*** Opening Given records ***

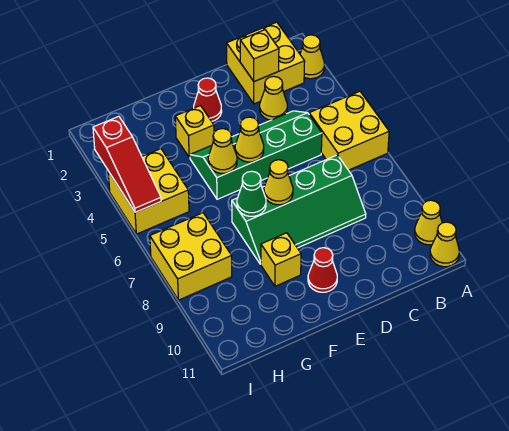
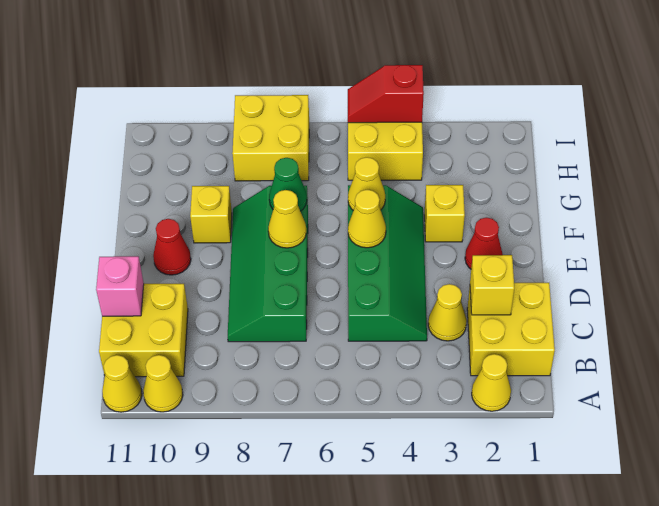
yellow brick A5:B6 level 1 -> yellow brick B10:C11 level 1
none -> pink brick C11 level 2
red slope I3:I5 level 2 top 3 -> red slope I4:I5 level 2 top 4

*** Closing Given records ***
*** Opening Given records ***

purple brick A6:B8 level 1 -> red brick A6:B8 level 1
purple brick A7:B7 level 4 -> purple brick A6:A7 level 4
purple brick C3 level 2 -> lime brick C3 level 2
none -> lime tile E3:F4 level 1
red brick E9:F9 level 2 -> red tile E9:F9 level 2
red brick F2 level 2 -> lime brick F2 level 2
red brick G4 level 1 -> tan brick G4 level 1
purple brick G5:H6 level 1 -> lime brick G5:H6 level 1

*** Closing Given records ***

=== Instructions to follow ===
Starting at the line with "red brick F2 level 2 -> lime brick F2 level 2" and ending at the line with "purple brick G5:H6", print each line of the listing above exactly, with no other lines.

=== Written answer ===
red brick F2 level 2 -> lime brick F2 level 2
red brick G4 level 1 -> tan brick G4 level 1
purple brick G5:H6 level 1 -> lime brick G5:H6 level 1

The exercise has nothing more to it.